◆ Task details ◆
Take the lines of the data below from the very first through the line containing "(543, 98) = (184, 156): purple" and output them exactly, pictures excluded.

◆ Available data ◆
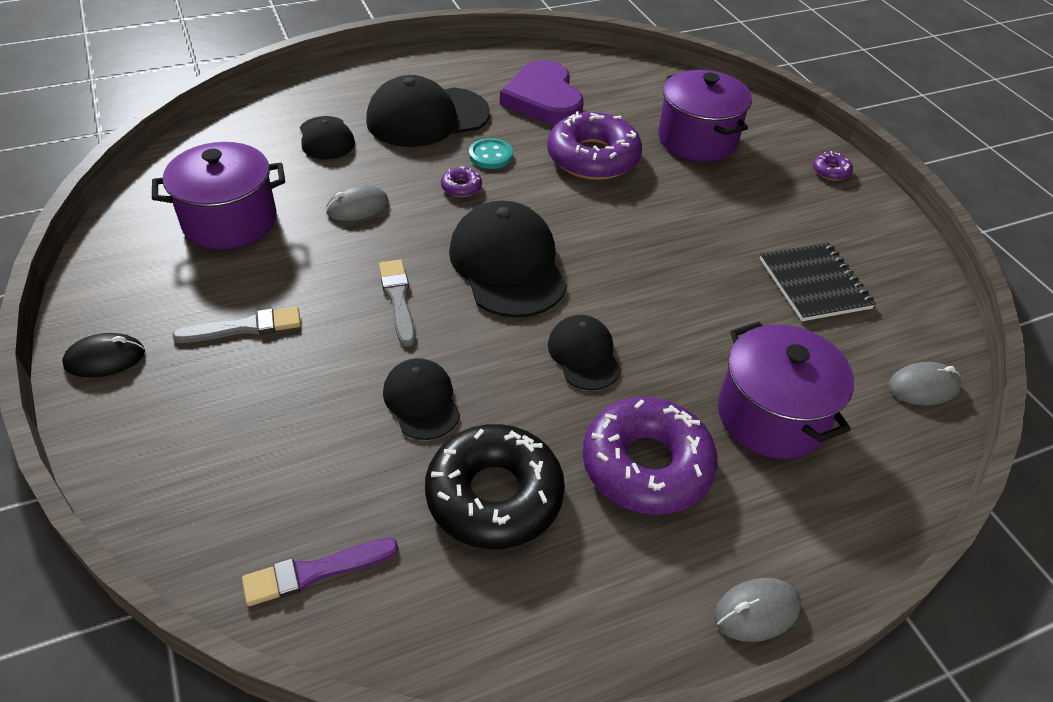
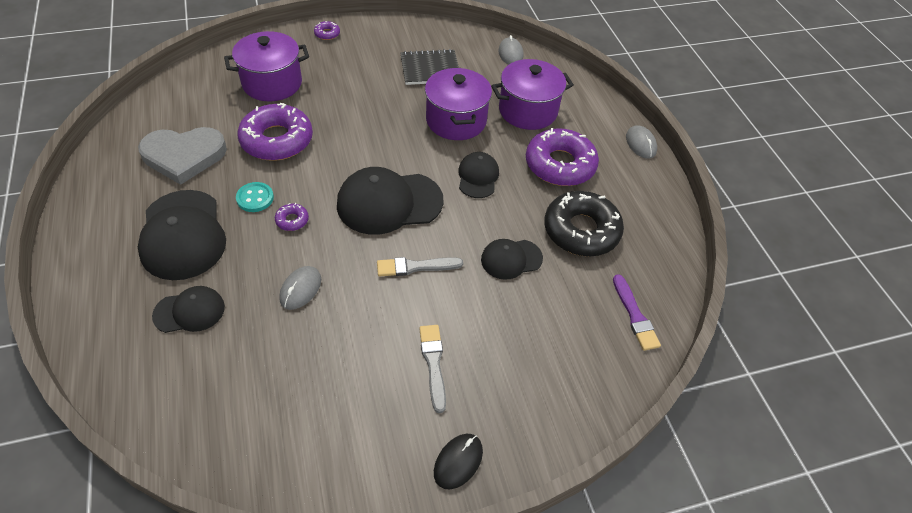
camera: 85 degrees left, 5 degrees up
(105, 359) = (458, 461): black mouse -> black mouse turned 45 degrees clockwise
(230, 221) = (297, 384): purple pot -> purple pot (456, 120)
(357, 207) = (300, 289): grey mouse -> grey mouse turned 45 degrees clockwise
(543, 98) = (184, 156): purple heart -> grey heart
(584, 355) = (478, 177): black cap -> black cap turned 105 degrees clockwise

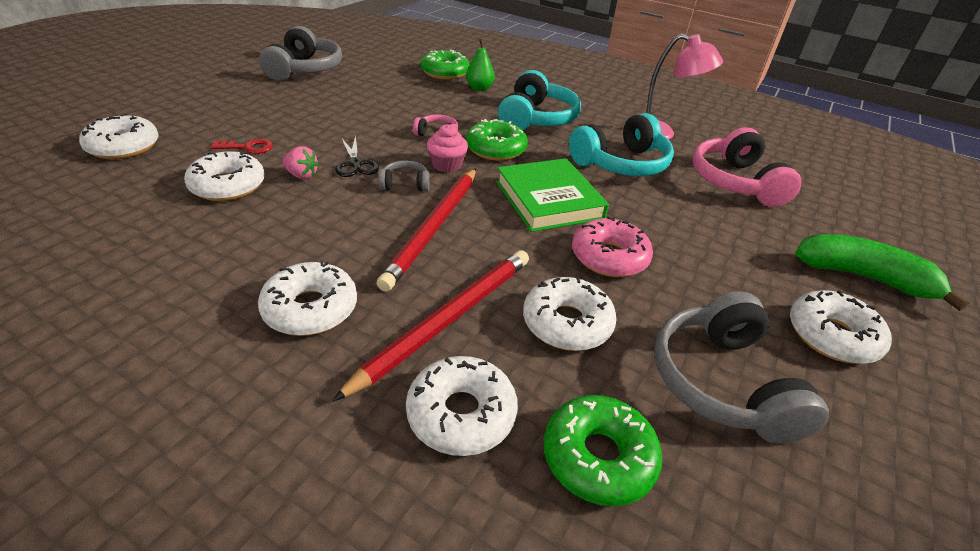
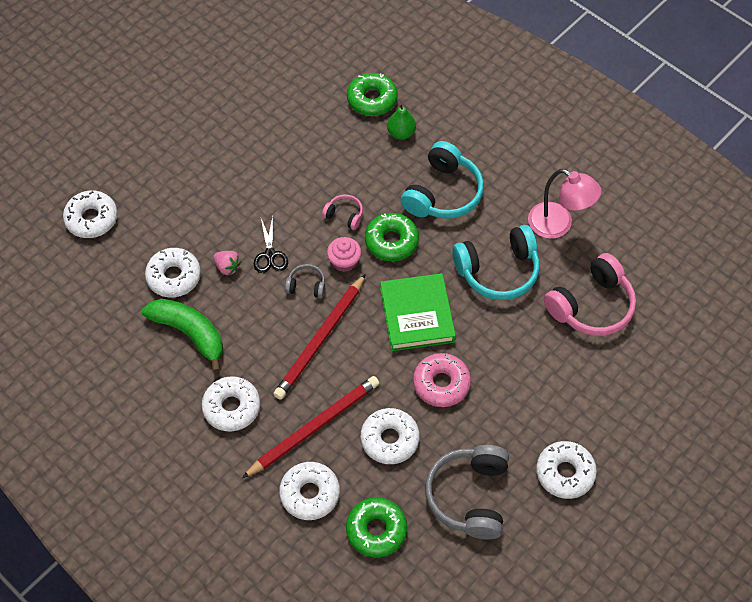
camera: 15 degrees right, 20 degrees up
(248, 147) = (185, 226): red key -> none
(304, 69) = (232, 90): grey headphones -> none
(735, 182) = (591, 305): pink headphones -> pink headphones turned 135 degrees counterclockwise
(863, 277) = (628, 425): green banana -> green banana (190, 333)

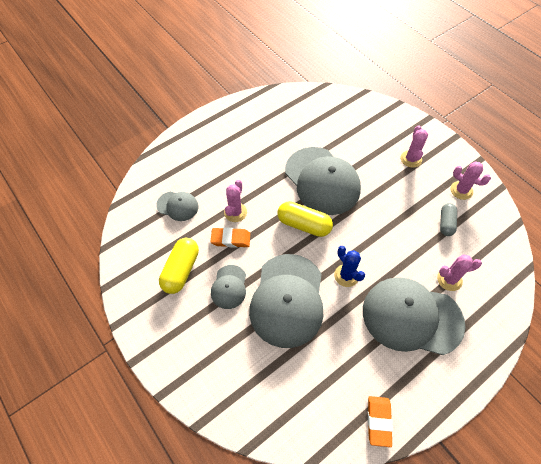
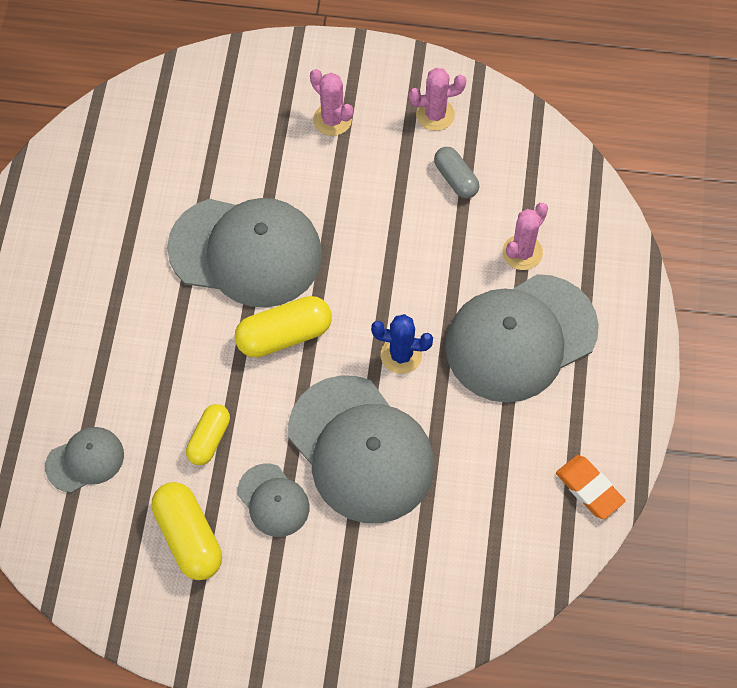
camera: 45 degrees left, 5 degrees up
(231, 239) = (209, 439): orange eraser -> yellow capsule
(235, 212) = (176, 398): pink cactus -> none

◆ Output ◆
camera: 85 degrees left, 5 degrees up
(105, 359) = (458, 461): black mouse -> black mouse turned 45 degrees clockwise
(230, 221) = (297, 384): purple pot -> purple pot (456, 120)
(357, 207) = (300, 289): grey mouse -> grey mouse turned 45 degrees clockwise
(543, 98) = (184, 156): purple heart -> grey heart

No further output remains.